PROVIDED DATA =>
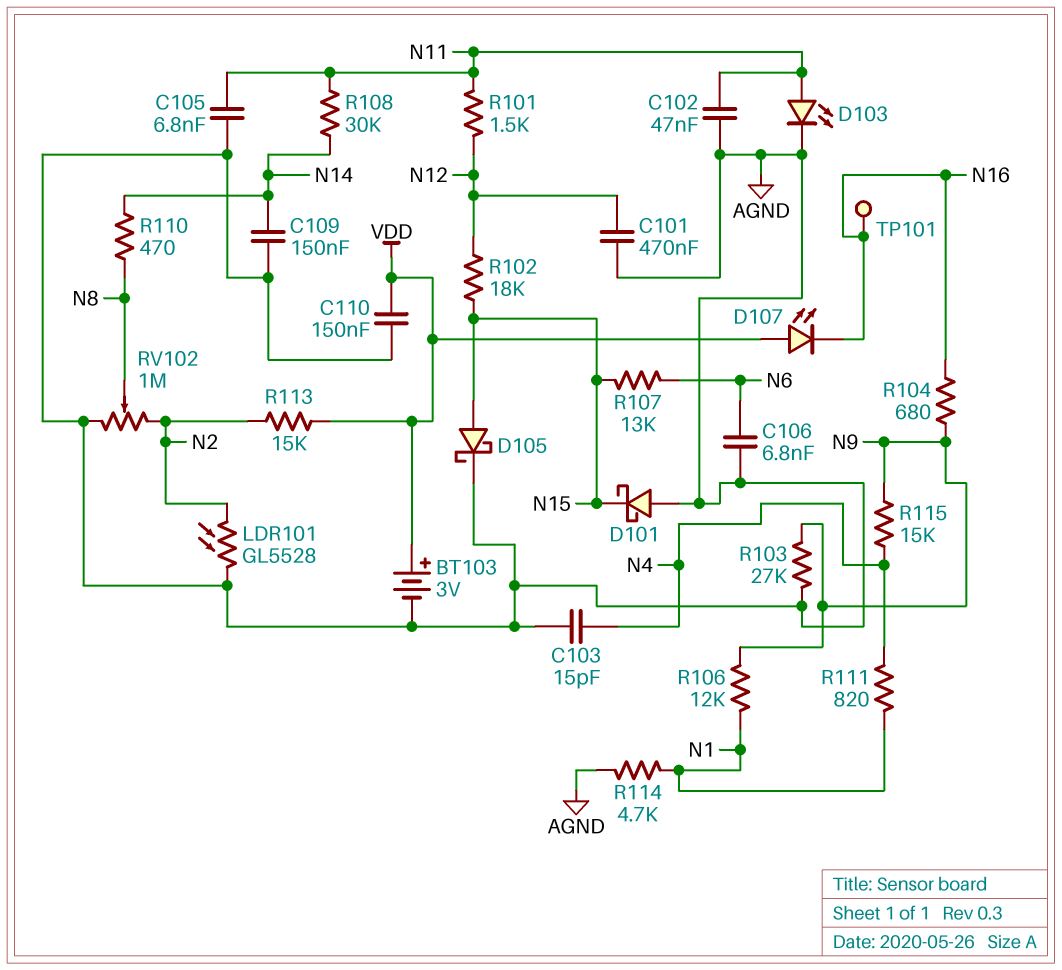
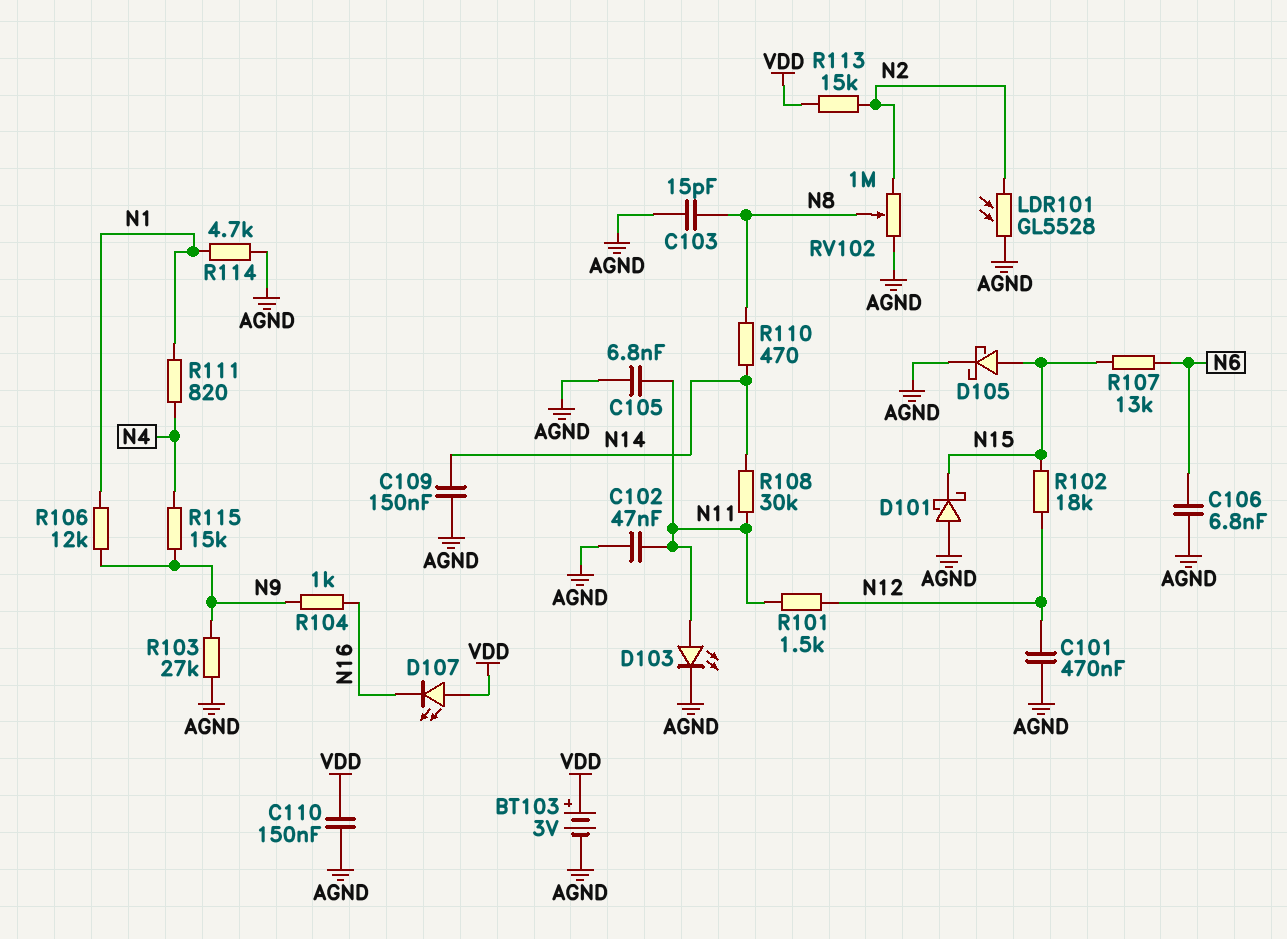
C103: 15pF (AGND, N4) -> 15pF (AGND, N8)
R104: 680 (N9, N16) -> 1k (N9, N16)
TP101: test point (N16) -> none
...
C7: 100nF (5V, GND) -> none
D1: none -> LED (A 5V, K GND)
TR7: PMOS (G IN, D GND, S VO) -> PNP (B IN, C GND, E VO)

EXERCISE GOAL => All that is needed is the exact run of lines above from the line containing "C103: 15pF (AGND, N4) -> 15pF (AGND, N8)" through the line containing "TP101: test point (N16) -> none", both of them included.

RESULT OF THIS EXERCISE =>
C103: 15pF (AGND, N4) -> 15pF (AGND, N8)
R104: 680 (N9, N16) -> 1k (N9, N16)
TP101: test point (N16) -> none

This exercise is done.